- Task -
Extract every line from the records below that contains the word "stacking".

::::

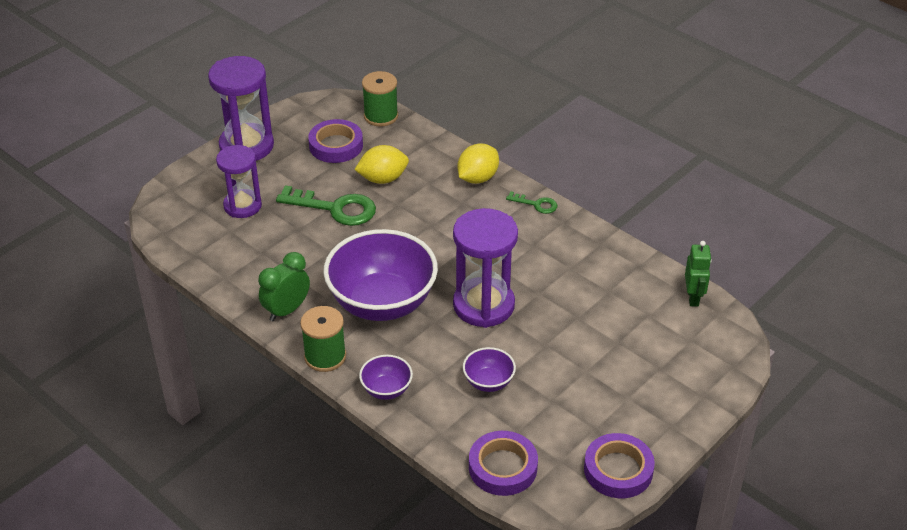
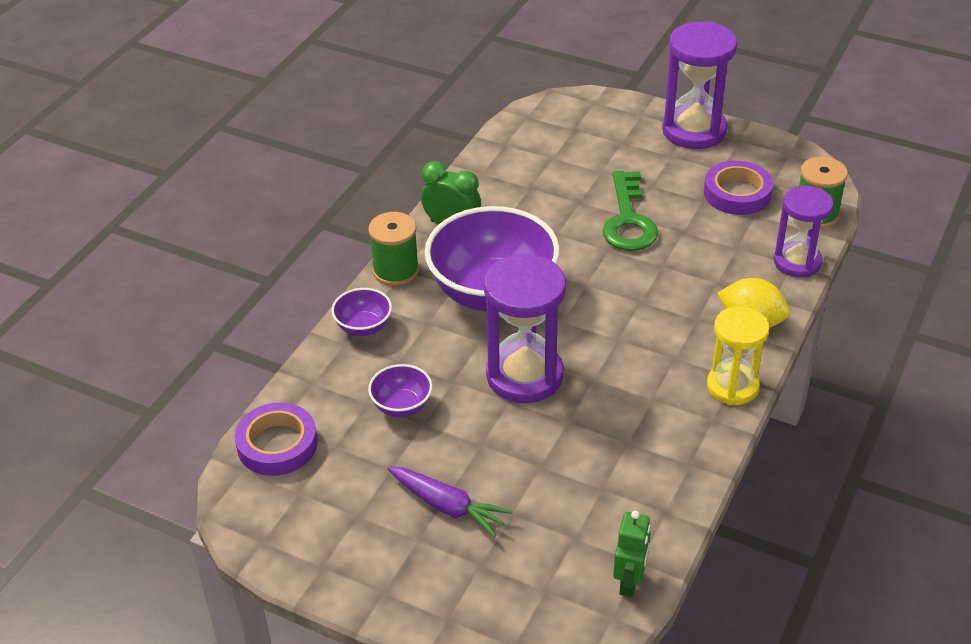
camera: 75 degrees right, 0 degrees up
(242, 206) = (595, 154): purple hourglass -> purple hourglass (797, 262)
(383, 179) = (700, 244): yellow lemon -> none
(536, 204) = (732, 386): green key -> yellow hourglass
(600, 375) = (447, 506): none -> purple carrot
(618, 470) = (298, 549): purple tape -> none
(693, 297) = (630, 582): green robot -> green robot turned 60 degrees counterclockwise

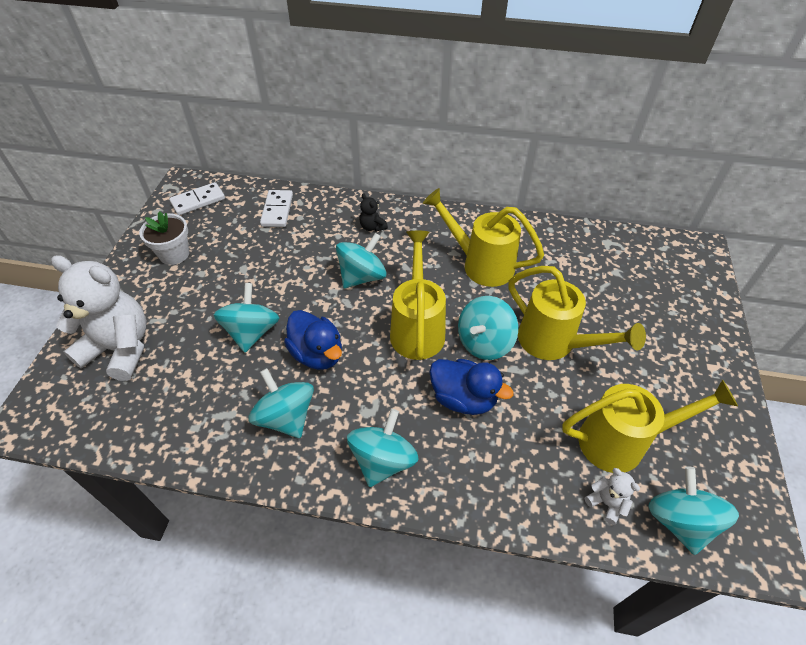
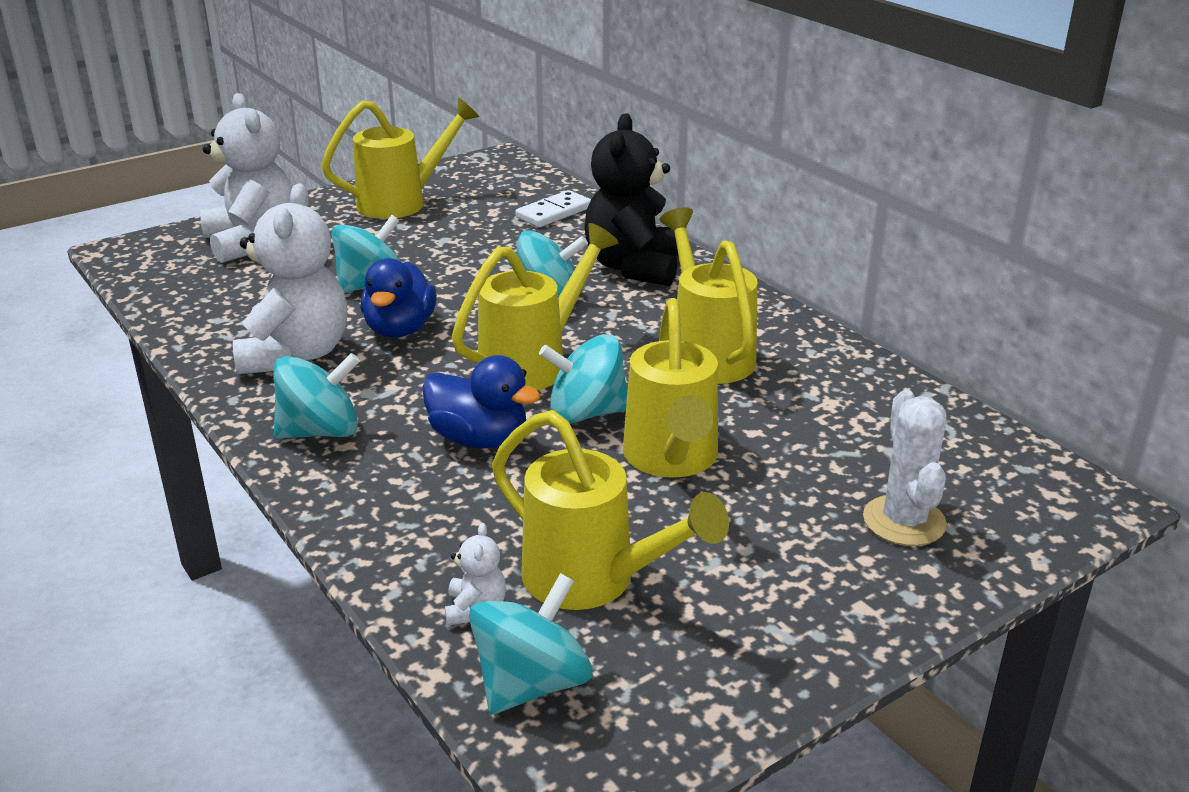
camera: 45 degrees right, 20 degrees down
(174, 254) = (402, 202): white flower pot -> yellow watering can
(198, 200) = (489, 175): white domino -> none
(286, 417) = (295, 354): turquoise spinning top -> white teddy bear
(372, 227) = (633, 267): black teddy bear -> black teddy bear, size x2.43
(463, 398) = (479, 439): blue duck -> blue duck turned 45 degrees counterclockwise
(667, 309) = (904, 521): none -> white cactus

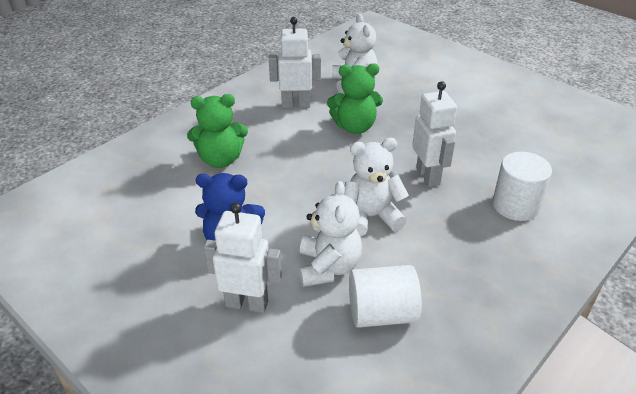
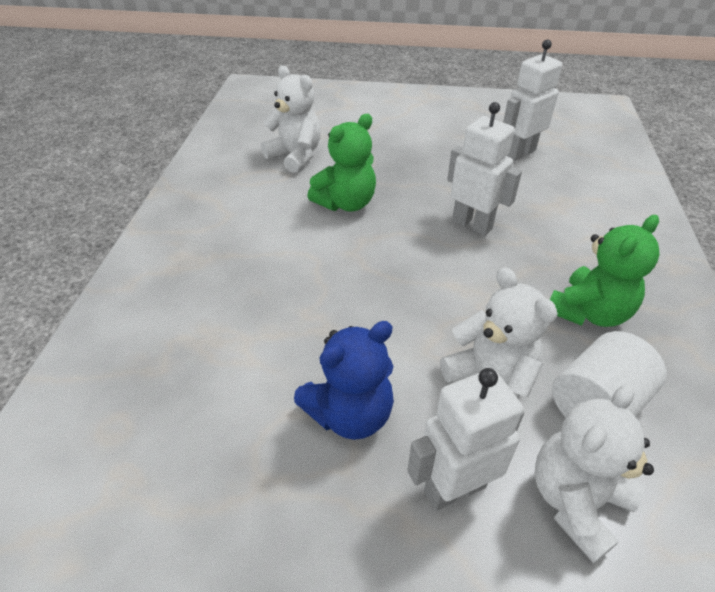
camera: 35 degrees left, 5 degrees up
(220, 159) = (229, 312): green teddy bear -> green teddy bear (589, 312)
(296, 105) = (255, 204): white robot -> white robot (519, 153)
(371, 217) = (468, 297): white teddy bear -> white teddy bear (576, 501)
(515, 205) = (574, 218): white cylinder -> none

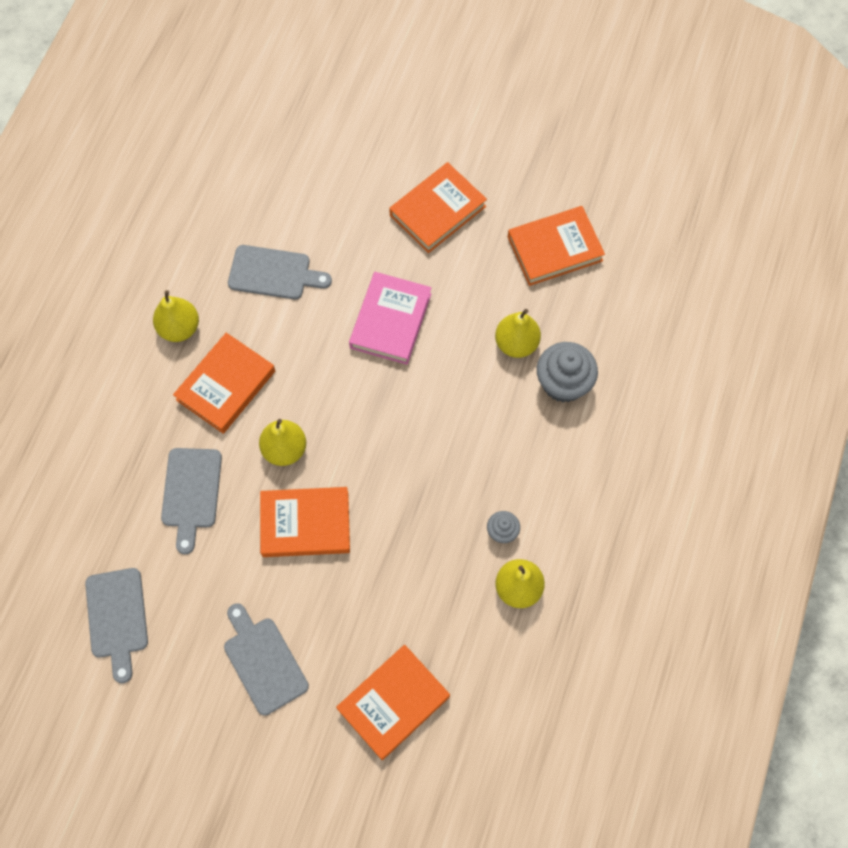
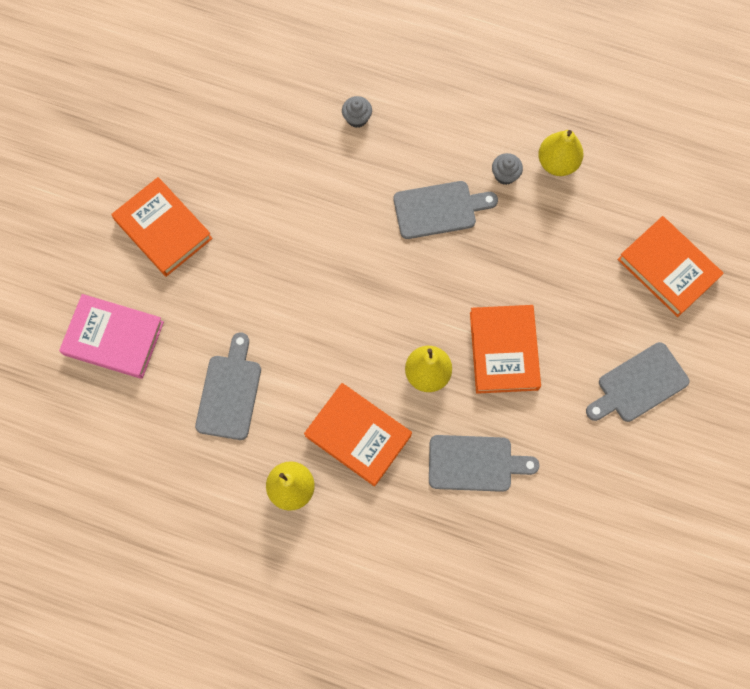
camera: 90 degrees left, 5 degrees up
(117, 618) = (606, 527): grey cutting board -> grey cutting board (439, 209)
(390, 321) = (288, 274): pink book -> pink book (113, 338)
(516, 343) = (315, 158): yellow pear -> none
(554, 248) = (212, 120): orange book -> none
(563, 383) = (357, 118): grey cupcake -> grey cupcake, size x0.53

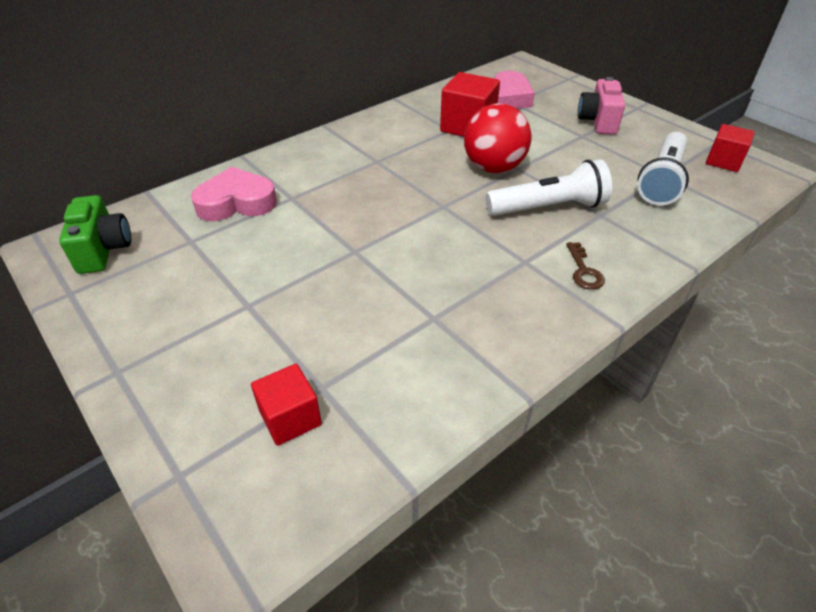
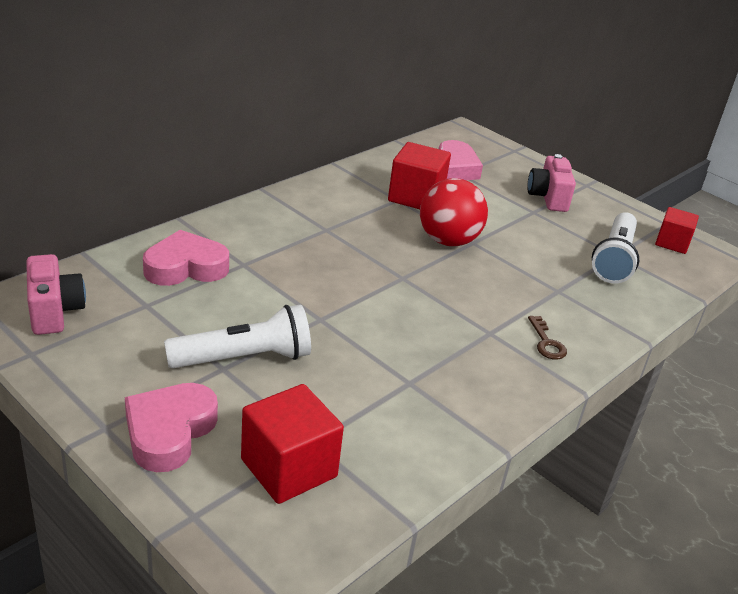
camera: 10 degrees left, 10 degrees down
(104, 250) = (54, 311): green camera -> pink camera
(178, 376) = (169, 432): none -> pink heart
(290, 418) = (289, 468): red cube -> red cube, size x1.56
(548, 208) = (507, 282): white flashlight -> white flashlight (244, 358)

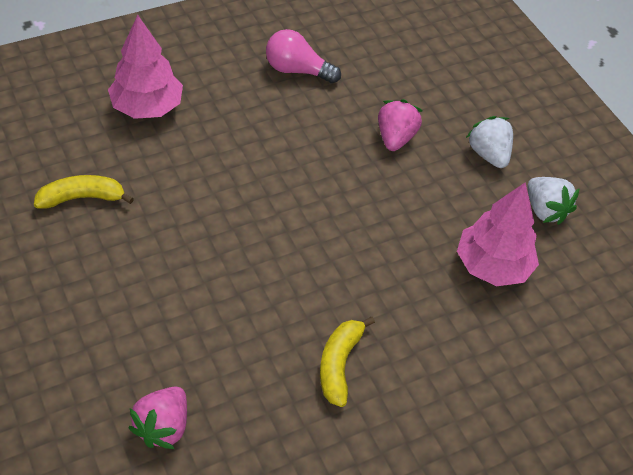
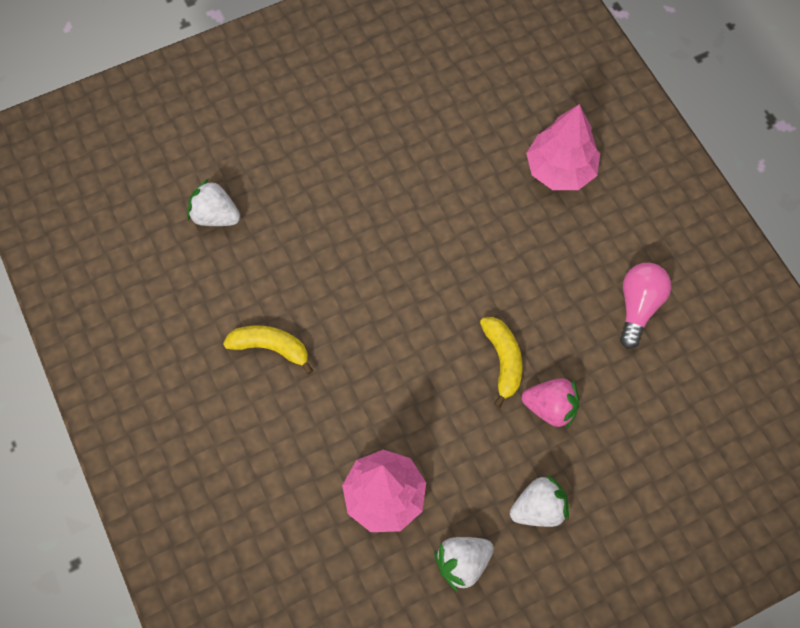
camera: 95 degrees right, 15 degrees up
(82, 198) = (440, 130): yellow banana -> yellow banana (503, 360)
(163, 426) = (215, 216): pink strawberry -> white strawberry

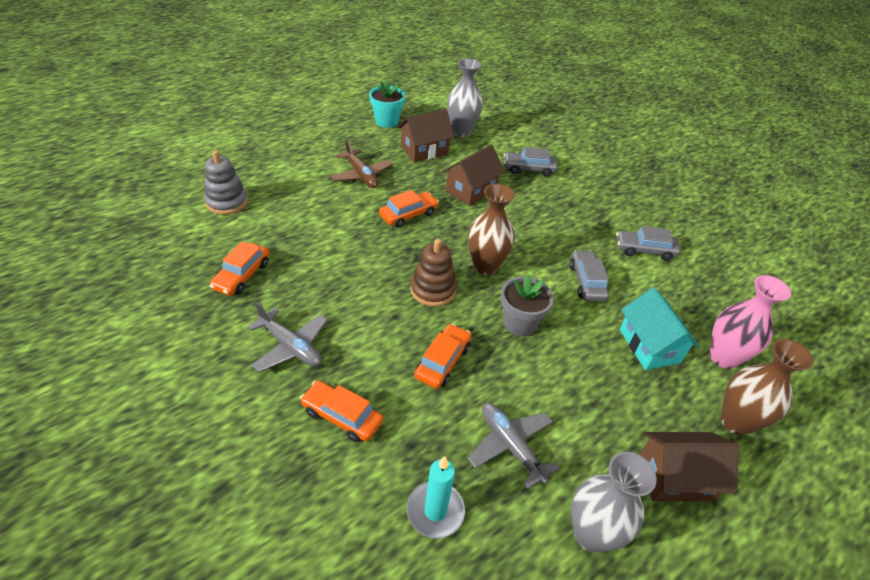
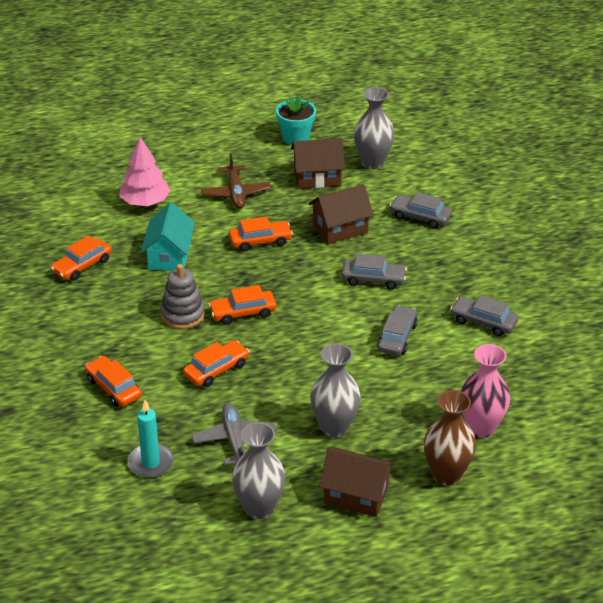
camera: 25 degrees right, 5 degrees down
(226, 202) = (95, 197): grey stacking toy -> grey stacking toy (182, 314)
(279, 198) = (145, 202): none -> pink tree
(290, 346) = (97, 330): grey plane -> none
(433, 290) = (243, 312): brown stacking toy -> orange car
(485, 266) = (306, 303): brown vase -> none
(519, 323) = (305, 356): grey flower pot -> none
(529, 230) = (373, 279): none -> grey car
(598, 397) = (334, 427): none -> grey vase
(649, 346) = (415, 402): turquoise house -> turquoise house (169, 256)

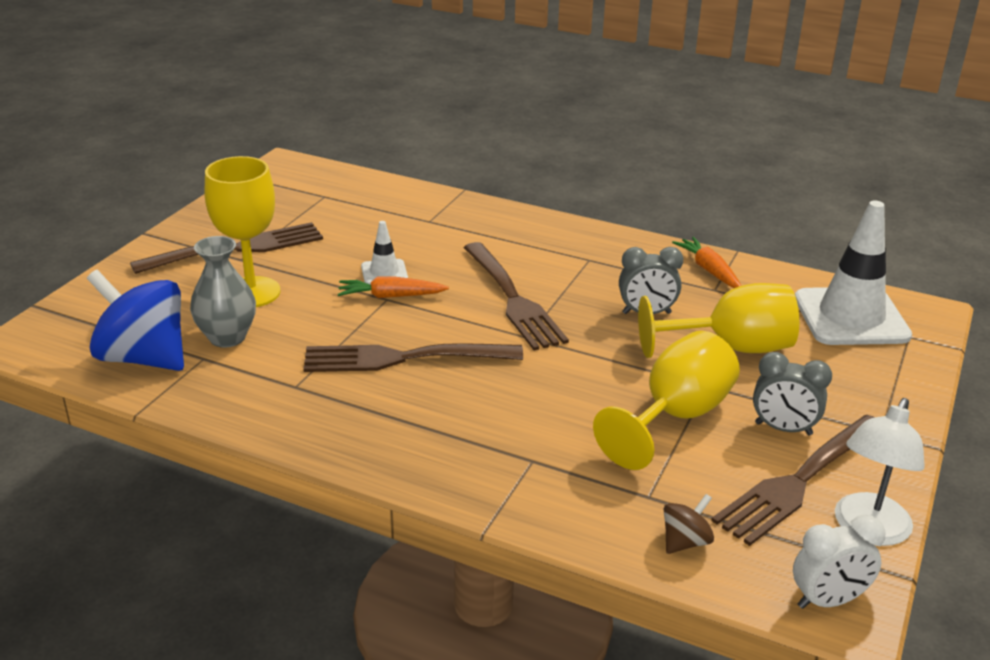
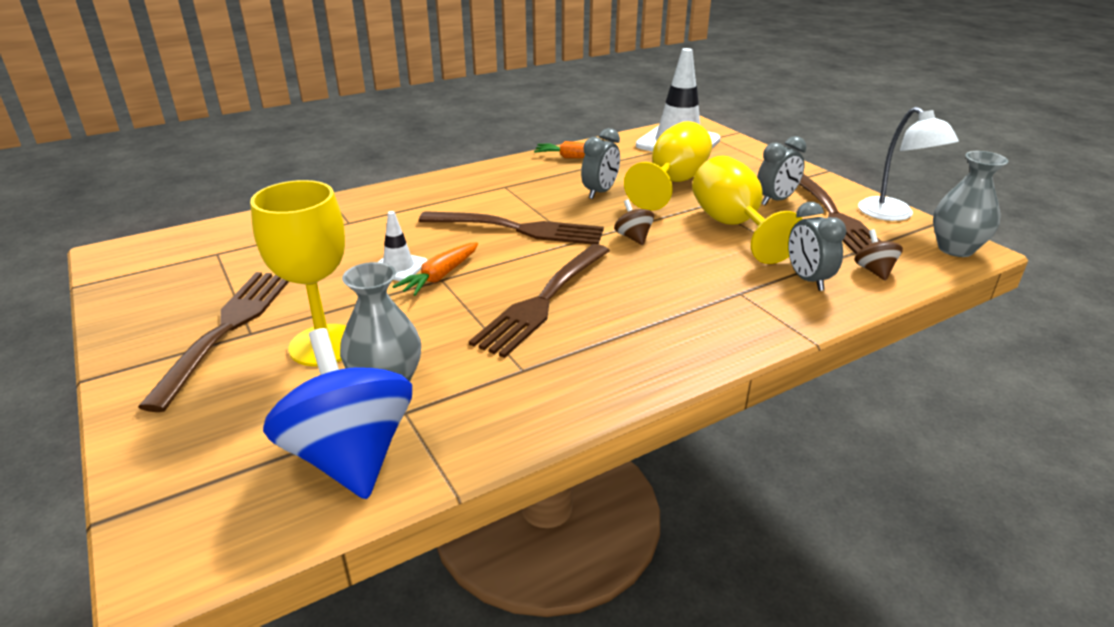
camera: 55 degrees left, 0 degrees up
(144, 358) = (350, 455): blue spinning top -> blue spinning top turned 90 degrees clockwise
(572, 364) = (633, 237): none -> brown spinning top
(608, 498) = (807, 280): none -> grey clock
(828, 601) = (955, 249): white clock -> grey vase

::::

- Response for this exercise -
(226, 202) = (95, 197): grey stacking toy -> grey stacking toy (182, 314)
(433, 290) = (243, 312): brown stacking toy -> orange car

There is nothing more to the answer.